Task description> Starting at the line that contains "R1: 4.7 (+5V, VLOAD) -> 4.7 (GND, VLOAD)" and stopping after the last line, set down the listing exactly as it is. Add nothing.

[[ Listed entries open ]]

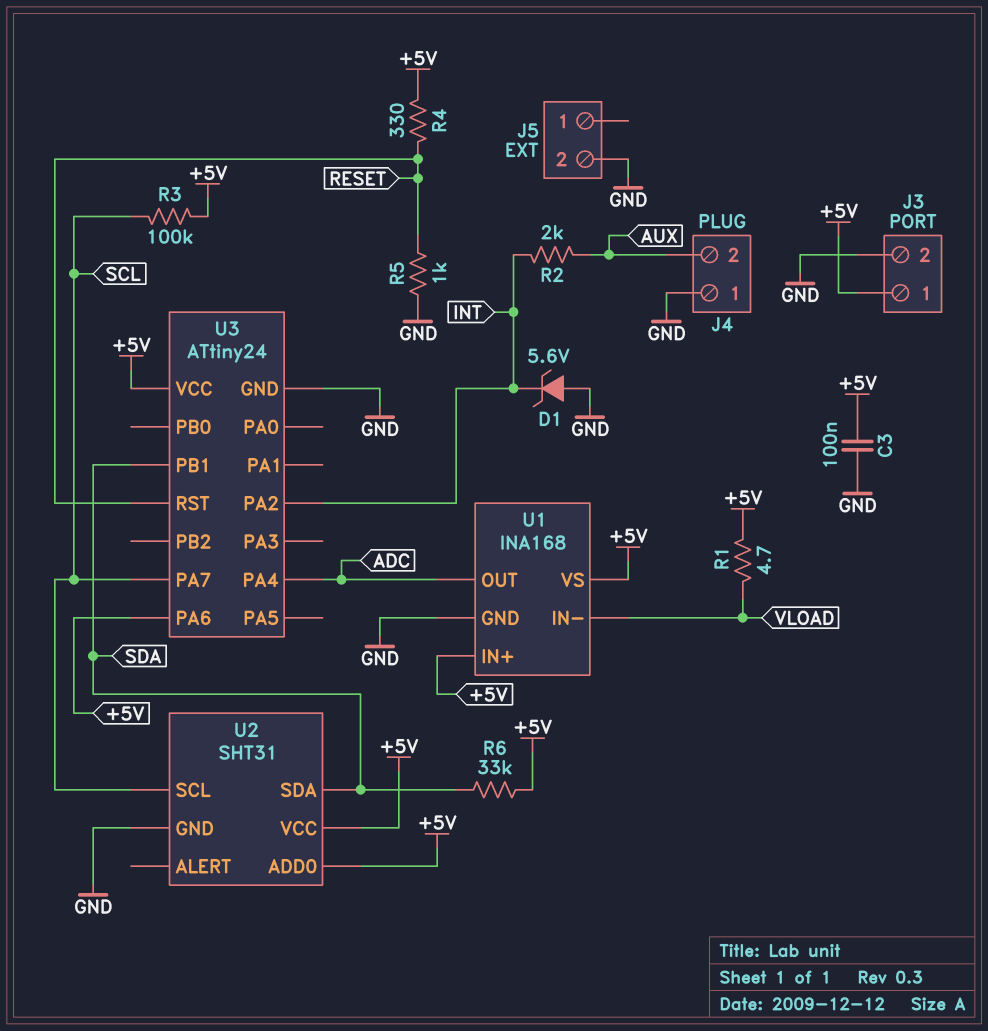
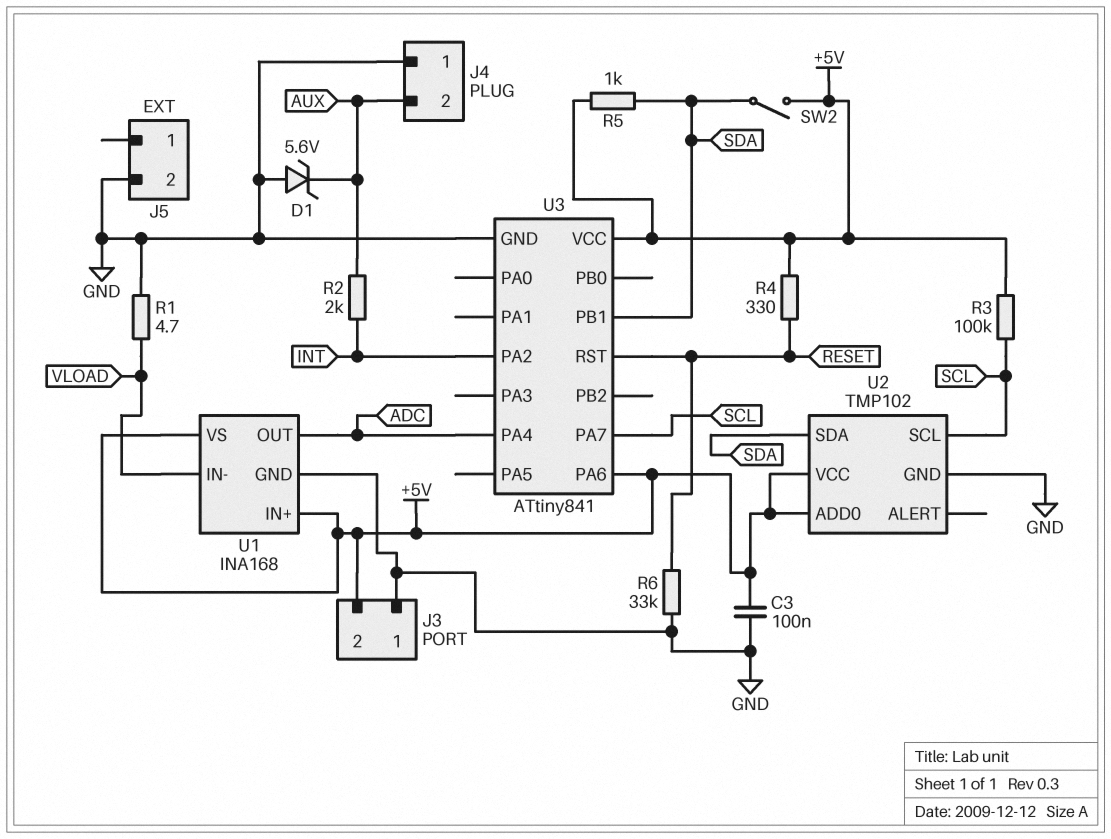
D1: zener 5.6V (A GND, K INT) -> zener 5.6V (A GND, K AUX)
J3 pin 1: +5V -> GND
J3 pin 2: GND -> +5V
R1: 4.7 (+5V, VLOAD) -> 4.7 (GND, VLOAD)
R5: 1k (GND, RESET) -> 1k (+5V, SDA)
R6: 33k (+5V, SDA) -> 33k (GND, RESET)
SW2: none -> switch (+5V, SDA)
U2: SHT31 -> TMP102
U3: ATtiny24 -> ATtiny841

[[ Listed entries closed ]]

Your response>
R1: 4.7 (+5V, VLOAD) -> 4.7 (GND, VLOAD)
R5: 1k (GND, RESET) -> 1k (+5V, SDA)
R6: 33k (+5V, SDA) -> 33k (GND, RESET)
SW2: none -> switch (+5V, SDA)
U2: SHT31 -> TMP102
U3: ATtiny24 -> ATtiny841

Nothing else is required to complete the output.